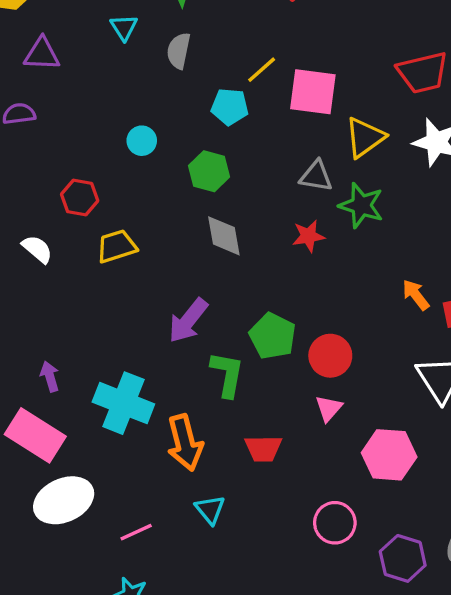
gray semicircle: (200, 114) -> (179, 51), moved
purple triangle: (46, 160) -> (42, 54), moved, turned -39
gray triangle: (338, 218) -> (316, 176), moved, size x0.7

* * *

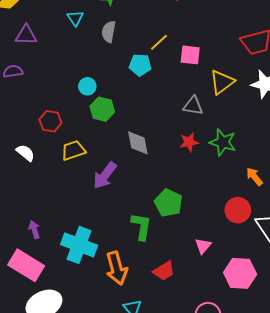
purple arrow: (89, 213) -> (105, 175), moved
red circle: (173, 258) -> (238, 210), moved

What the exercise asks
All lines in the listing above between the line with "purple arrow: (89, 213) -> (105, 175), moved" and the line with "red circle: (173, 258) -> (238, 210), moved", inclusive, should be set down exactly, and no line outside that range.

Response to the exercise
purple arrow: (89, 213) -> (105, 175), moved
red circle: (173, 258) -> (238, 210), moved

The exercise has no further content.